• **WORK ITEM**: Every line of the following records that includes "cake" should be copied.

• **DATA FOR REVIEW**:
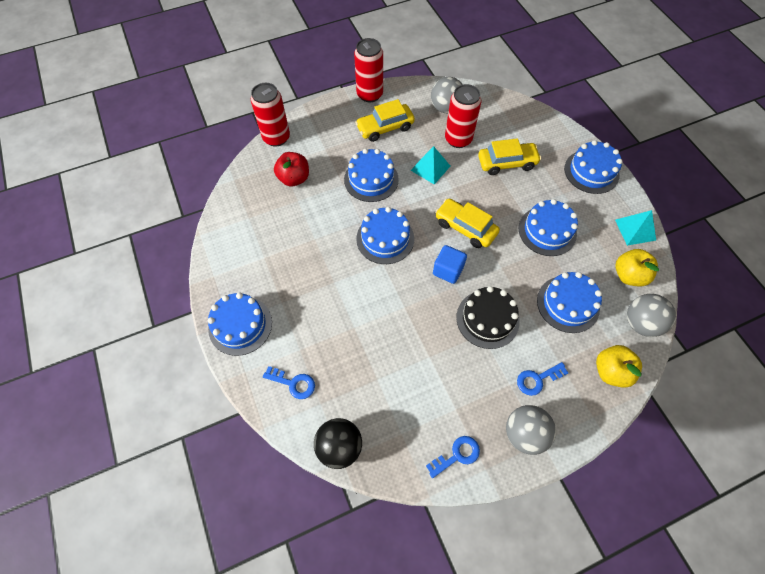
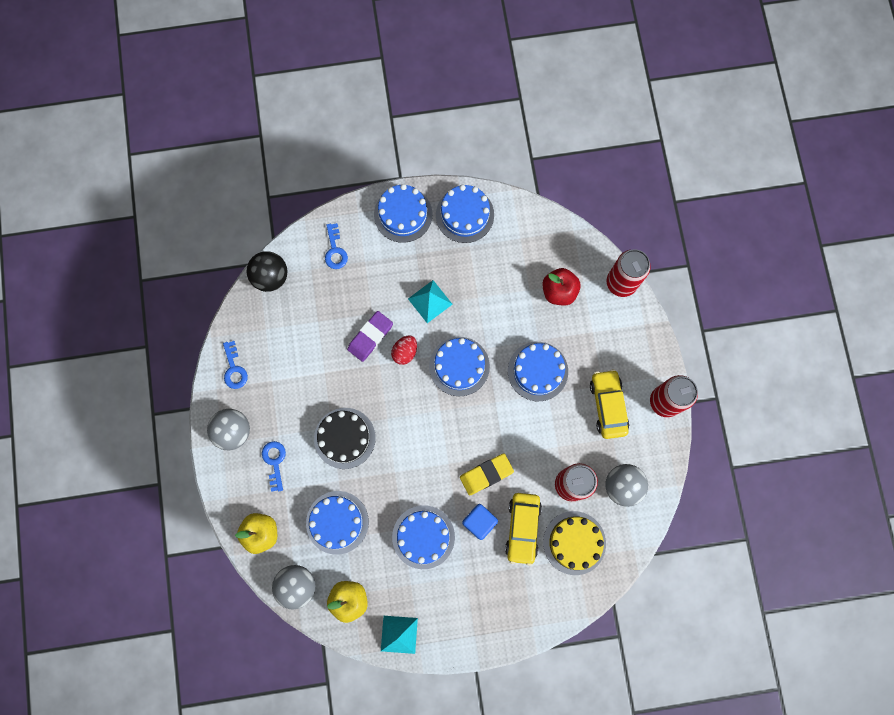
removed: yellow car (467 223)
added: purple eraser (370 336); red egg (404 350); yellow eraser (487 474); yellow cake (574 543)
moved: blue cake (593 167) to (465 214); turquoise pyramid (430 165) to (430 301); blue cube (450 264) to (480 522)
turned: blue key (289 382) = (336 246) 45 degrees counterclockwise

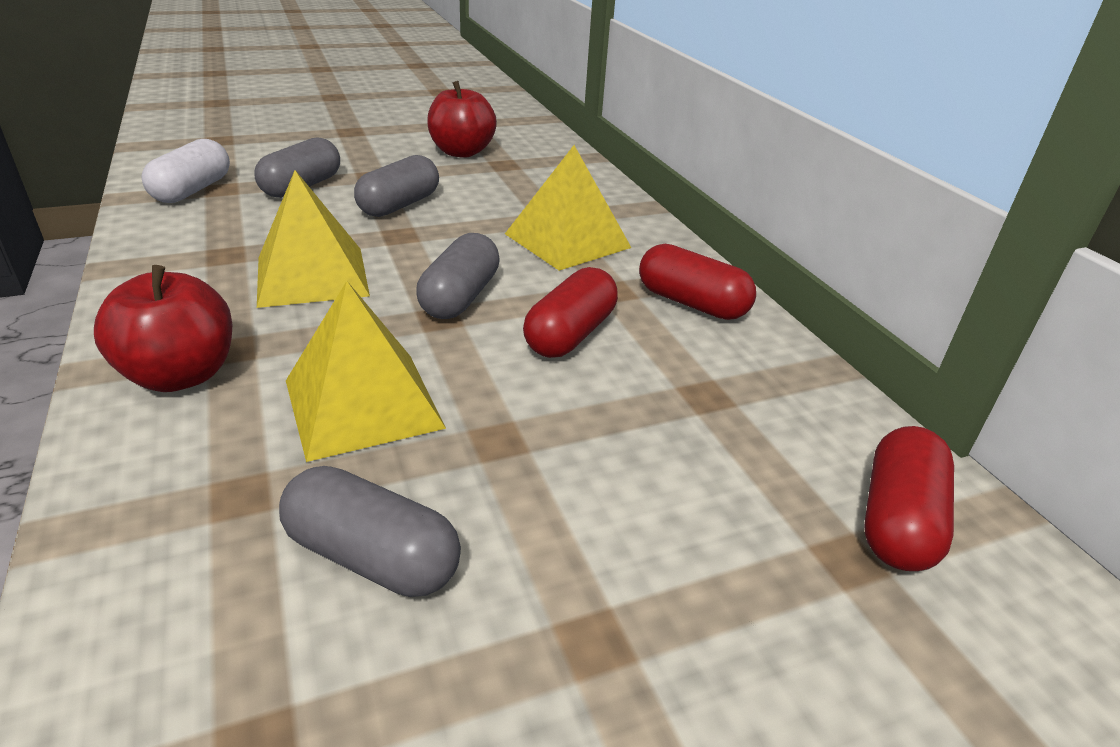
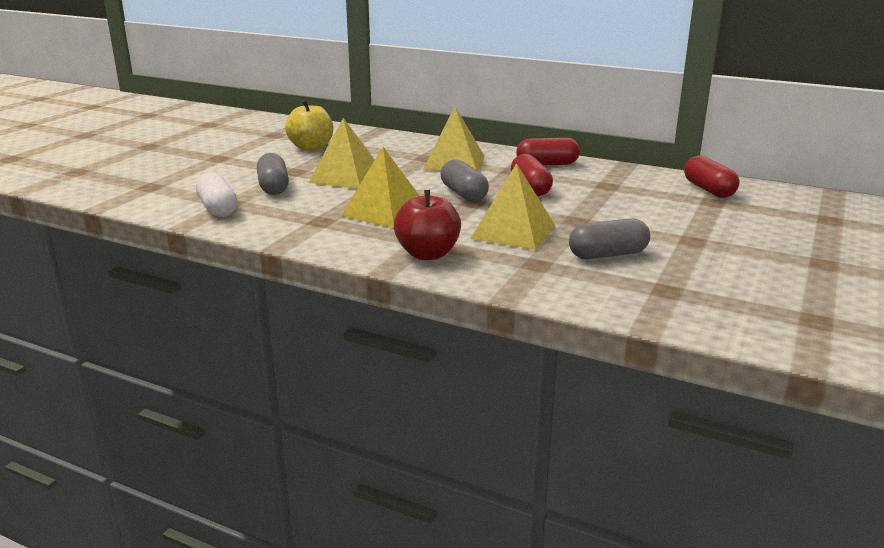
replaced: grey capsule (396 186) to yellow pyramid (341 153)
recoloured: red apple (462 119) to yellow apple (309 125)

• **ANSWER FOR THE TASK**:
added: purple eraser (370 336); red egg (404 350); yellow eraser (487 474); yellow cake (574 543)
moved: blue cake (593 167) to (465 214); turquoise pyramid (430 165) to (430 301); blue cube (450 264) to (480 522)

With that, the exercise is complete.